• WORK TO COMPLETE: Would you set down the whole listing again exactly as it appears?

─── SUPPLIED INFORMATION ───

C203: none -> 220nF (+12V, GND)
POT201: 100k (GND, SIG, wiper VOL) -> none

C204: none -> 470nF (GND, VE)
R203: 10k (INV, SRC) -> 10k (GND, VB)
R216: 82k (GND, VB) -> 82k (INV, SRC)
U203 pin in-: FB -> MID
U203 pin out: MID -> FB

───

• SOLUTION TO THE EXERCISE:
C203: none -> 220nF (+12V, GND)
POT201: 100k (GND, SIG, wiper VOL) -> none

C204: none -> 470nF (GND, VE)
R203: 10k (INV, SRC) -> 10k (GND, VB)
R216: 82k (GND, VB) -> 82k (INV, SRC)
U203 pin in-: FB -> MID
U203 pin out: MID -> FB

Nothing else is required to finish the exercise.